Task requirements:
Below is a listing. Write out exactly its lines between the one holding "C1: 150pF (GND, VDD) -> 150pF (GND, U2/RST)" and the one holding "C109: 1.5nF (GND, U102/PA7)", inclusive.

Extracted material:
▽

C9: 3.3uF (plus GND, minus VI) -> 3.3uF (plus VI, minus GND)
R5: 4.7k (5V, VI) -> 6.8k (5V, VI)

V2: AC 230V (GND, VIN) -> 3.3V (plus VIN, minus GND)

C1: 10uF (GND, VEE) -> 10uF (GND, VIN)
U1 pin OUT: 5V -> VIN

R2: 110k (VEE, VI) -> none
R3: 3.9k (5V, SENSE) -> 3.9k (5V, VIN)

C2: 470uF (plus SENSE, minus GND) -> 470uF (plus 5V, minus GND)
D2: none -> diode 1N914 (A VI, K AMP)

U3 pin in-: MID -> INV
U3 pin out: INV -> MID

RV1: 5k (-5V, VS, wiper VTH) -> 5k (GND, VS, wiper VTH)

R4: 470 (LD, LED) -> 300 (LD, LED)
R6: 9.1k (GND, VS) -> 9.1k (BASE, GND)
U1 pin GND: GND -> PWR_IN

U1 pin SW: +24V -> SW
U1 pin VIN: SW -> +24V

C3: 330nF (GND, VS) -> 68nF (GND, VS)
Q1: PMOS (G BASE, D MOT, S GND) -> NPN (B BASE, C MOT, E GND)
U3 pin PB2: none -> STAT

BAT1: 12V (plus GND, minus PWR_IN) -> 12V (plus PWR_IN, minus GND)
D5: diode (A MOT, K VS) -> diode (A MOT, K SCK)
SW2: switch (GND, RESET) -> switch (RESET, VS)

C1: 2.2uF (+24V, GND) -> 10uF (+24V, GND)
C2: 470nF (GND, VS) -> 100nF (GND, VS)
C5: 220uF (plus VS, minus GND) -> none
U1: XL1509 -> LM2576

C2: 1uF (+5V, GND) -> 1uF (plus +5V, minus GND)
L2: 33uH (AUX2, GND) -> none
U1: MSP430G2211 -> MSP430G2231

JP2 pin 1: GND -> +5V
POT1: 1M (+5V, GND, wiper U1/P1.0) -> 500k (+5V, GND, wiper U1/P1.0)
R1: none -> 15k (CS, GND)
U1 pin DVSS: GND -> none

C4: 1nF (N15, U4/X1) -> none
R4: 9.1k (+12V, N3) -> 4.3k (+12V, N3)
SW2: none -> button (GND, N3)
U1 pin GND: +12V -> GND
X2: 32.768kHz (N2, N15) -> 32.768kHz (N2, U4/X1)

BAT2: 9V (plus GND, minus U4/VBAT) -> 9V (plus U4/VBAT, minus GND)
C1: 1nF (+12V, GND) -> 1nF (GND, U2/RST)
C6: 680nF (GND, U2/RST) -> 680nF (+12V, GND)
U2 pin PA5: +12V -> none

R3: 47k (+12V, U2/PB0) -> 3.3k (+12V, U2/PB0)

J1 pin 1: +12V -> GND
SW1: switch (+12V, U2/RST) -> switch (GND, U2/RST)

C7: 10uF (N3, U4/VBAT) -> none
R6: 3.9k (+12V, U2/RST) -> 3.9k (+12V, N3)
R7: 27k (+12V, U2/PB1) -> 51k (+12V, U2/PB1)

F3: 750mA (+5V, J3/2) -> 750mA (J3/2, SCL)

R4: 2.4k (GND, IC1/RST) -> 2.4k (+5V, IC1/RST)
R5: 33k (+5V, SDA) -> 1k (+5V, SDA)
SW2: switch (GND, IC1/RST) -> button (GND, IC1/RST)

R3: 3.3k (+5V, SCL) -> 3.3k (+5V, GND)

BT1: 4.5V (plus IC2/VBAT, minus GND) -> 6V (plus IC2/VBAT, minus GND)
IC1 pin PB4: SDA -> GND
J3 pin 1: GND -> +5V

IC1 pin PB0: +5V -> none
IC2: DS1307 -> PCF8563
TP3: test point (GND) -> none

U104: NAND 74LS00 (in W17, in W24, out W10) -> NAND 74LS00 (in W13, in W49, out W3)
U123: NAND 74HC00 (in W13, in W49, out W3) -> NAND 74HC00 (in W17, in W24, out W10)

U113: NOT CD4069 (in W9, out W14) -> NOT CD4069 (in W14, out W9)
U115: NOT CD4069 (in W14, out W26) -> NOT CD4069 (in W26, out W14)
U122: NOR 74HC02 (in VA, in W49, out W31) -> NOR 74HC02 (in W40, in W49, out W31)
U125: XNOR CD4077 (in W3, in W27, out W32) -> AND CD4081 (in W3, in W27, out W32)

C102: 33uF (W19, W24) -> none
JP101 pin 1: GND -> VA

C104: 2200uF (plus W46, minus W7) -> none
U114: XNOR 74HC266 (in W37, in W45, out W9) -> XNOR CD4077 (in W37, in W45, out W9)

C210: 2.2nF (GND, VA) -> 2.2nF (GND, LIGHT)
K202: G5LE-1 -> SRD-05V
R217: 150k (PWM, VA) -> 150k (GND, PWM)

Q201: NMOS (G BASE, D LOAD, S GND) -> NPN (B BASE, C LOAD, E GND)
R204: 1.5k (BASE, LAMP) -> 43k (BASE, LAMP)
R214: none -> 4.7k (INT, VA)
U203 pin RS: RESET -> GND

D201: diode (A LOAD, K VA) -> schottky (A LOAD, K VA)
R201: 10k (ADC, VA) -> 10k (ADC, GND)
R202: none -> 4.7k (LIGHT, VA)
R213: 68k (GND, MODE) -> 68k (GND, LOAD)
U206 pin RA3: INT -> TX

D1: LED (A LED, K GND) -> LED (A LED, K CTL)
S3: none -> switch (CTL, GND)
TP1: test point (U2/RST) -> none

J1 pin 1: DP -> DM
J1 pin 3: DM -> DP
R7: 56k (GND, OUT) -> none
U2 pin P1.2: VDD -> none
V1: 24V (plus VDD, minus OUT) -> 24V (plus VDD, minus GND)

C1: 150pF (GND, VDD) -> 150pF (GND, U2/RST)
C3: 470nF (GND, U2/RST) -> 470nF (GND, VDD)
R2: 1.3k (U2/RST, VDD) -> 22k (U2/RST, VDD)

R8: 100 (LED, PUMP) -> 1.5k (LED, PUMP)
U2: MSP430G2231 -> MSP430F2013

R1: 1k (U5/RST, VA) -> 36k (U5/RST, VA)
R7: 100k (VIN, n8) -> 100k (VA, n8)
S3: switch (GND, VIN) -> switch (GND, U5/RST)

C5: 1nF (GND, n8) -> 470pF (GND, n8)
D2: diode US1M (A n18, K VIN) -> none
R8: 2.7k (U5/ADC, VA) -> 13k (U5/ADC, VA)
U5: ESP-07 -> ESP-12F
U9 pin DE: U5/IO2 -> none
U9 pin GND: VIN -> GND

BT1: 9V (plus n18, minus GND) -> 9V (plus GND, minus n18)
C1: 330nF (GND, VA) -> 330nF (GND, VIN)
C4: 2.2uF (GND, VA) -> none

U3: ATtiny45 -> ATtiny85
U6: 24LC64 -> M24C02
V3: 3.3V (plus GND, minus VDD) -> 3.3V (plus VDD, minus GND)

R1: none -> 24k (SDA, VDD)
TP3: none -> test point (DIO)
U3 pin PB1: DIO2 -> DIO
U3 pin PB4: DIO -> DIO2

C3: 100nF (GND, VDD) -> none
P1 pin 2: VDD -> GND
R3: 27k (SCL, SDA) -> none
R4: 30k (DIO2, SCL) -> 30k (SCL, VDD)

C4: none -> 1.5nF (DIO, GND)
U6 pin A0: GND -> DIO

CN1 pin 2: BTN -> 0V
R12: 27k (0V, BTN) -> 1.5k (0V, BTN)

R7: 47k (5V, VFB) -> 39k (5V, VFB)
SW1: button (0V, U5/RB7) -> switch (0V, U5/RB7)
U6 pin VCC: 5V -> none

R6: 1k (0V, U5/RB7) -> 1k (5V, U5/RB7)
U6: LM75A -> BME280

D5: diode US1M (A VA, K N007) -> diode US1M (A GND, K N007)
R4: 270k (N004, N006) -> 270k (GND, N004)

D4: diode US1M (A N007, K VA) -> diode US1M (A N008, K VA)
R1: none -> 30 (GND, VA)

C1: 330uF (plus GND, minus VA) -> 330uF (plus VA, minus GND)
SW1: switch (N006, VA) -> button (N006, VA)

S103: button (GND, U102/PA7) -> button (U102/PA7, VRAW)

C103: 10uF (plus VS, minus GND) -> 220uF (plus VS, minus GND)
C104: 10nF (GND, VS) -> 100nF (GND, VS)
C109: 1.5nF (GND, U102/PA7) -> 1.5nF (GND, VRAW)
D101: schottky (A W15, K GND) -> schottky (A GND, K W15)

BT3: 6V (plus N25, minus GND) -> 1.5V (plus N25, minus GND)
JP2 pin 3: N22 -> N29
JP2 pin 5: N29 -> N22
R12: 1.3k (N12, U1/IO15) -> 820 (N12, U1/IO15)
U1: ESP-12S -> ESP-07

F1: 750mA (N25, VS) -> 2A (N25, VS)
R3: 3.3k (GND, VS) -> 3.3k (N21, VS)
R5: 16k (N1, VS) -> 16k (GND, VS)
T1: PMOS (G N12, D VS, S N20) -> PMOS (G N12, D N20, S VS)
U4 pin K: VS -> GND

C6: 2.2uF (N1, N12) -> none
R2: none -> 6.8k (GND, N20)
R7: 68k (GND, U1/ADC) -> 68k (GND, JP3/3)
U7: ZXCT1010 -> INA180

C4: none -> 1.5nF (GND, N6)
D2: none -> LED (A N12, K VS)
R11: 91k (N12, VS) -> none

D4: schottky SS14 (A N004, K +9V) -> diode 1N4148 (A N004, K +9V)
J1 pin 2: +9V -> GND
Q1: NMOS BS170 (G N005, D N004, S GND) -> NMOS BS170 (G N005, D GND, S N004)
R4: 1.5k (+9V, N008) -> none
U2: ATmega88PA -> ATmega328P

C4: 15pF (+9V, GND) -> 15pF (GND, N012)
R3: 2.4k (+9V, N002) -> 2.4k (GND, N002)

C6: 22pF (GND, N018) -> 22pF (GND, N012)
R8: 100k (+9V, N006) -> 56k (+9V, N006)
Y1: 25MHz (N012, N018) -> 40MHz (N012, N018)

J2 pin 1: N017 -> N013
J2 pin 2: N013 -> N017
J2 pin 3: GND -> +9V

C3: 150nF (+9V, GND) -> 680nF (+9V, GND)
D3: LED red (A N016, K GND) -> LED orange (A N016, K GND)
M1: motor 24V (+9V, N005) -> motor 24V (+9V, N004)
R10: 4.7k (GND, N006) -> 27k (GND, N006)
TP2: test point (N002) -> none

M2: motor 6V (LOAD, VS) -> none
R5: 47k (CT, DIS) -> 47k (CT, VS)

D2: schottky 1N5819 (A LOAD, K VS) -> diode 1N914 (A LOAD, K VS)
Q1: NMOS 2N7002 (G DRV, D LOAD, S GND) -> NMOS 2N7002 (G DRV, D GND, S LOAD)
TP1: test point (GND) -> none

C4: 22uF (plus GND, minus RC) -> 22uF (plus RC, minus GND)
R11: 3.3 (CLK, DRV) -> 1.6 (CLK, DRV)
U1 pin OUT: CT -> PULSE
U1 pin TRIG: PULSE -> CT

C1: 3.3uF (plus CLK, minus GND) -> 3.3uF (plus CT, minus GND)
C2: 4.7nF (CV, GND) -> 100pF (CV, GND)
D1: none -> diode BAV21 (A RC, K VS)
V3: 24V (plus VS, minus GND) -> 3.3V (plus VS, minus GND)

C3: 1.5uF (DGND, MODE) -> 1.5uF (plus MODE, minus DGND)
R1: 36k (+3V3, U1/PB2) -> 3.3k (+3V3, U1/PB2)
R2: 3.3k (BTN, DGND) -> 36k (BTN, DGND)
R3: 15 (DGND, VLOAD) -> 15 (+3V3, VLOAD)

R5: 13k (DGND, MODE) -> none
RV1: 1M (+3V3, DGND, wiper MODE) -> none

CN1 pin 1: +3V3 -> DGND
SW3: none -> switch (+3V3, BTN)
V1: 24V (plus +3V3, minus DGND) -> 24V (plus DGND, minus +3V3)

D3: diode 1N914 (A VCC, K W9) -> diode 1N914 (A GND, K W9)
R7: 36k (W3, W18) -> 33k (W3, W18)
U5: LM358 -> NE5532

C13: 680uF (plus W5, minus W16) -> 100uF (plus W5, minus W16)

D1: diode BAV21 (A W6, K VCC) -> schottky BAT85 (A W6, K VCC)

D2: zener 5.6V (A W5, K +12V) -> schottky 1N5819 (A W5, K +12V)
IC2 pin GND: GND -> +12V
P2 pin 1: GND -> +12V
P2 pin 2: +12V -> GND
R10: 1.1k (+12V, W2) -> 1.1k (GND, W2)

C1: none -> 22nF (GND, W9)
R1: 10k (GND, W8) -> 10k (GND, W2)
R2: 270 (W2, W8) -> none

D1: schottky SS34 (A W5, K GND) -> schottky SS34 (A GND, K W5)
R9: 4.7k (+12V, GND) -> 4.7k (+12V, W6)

△

Result:
C1: 150pF (GND, VDD) -> 150pF (GND, U2/RST)
C3: 470nF (GND, U2/RST) -> 470nF (GND, VDD)
R2: 1.3k (U2/RST, VDD) -> 22k (U2/RST, VDD)

R8: 100 (LED, PUMP) -> 1.5k (LED, PUMP)
U2: MSP430G2231 -> MSP430F2013

R1: 1k (U5/RST, VA) -> 36k (U5/RST, VA)
R7: 100k (VIN, n8) -> 100k (VA, n8)
S3: switch (GND, VIN) -> switch (GND, U5/RST)

C5: 1nF (GND, n8) -> 470pF (GND, n8)
D2: diode US1M (A n18, K VIN) -> none
R8: 2.7k (U5/ADC, VA) -> 13k (U5/ADC, VA)
U5: ESP-07 -> ESP-12F
U9 pin DE: U5/IO2 -> none
U9 pin GND: VIN -> GND

BT1: 9V (plus n18, minus GND) -> 9V (plus GND, minus n18)
C1: 330nF (GND, VA) -> 330nF (GND, VIN)
C4: 2.2uF (GND, VA) -> none

U3: ATtiny45 -> ATtiny85
U6: 24LC64 -> M24C02
V3: 3.3V (plus GND, minus VDD) -> 3.3V (plus VDD, minus GND)

R1: none -> 24k (SDA, VDD)
TP3: none -> test point (DIO)
U3 pin PB1: DIO2 -> DIO
U3 pin PB4: DIO -> DIO2

C3: 100nF (GND, VDD) -> none
P1 pin 2: VDD -> GND
R3: 27k (SCL, SDA) -> none
R4: 30k (DIO2, SCL) -> 30k (SCL, VDD)

C4: none -> 1.5nF (DIO, GND)
U6 pin A0: GND -> DIO

CN1 pin 2: BTN -> 0V
R12: 27k (0V, BTN) -> 1.5k (0V, BTN)

R7: 47k (5V, VFB) -> 39k (5V, VFB)
SW1: button (0V, U5/RB7) -> switch (0V, U5/RB7)
U6 pin VCC: 5V -> none

R6: 1k (0V, U5/RB7) -> 1k (5V, U5/RB7)
U6: LM75A -> BME280

D5: diode US1M (A VA, K N007) -> diode US1M (A GND, K N007)
R4: 270k (N004, N006) -> 270k (GND, N004)

D4: diode US1M (A N007, K VA) -> diode US1M (A N008, K VA)
R1: none -> 30 (GND, VA)

C1: 330uF (plus GND, minus VA) -> 330uF (plus VA, minus GND)
SW1: switch (N006, VA) -> button (N006, VA)

S103: button (GND, U102/PA7) -> button (U102/PA7, VRAW)

C103: 10uF (plus VS, minus GND) -> 220uF (plus VS, minus GND)
C104: 10nF (GND, VS) -> 100nF (GND, VS)
C109: 1.5nF (GND, U102/PA7) -> 1.5nF (GND, VRAW)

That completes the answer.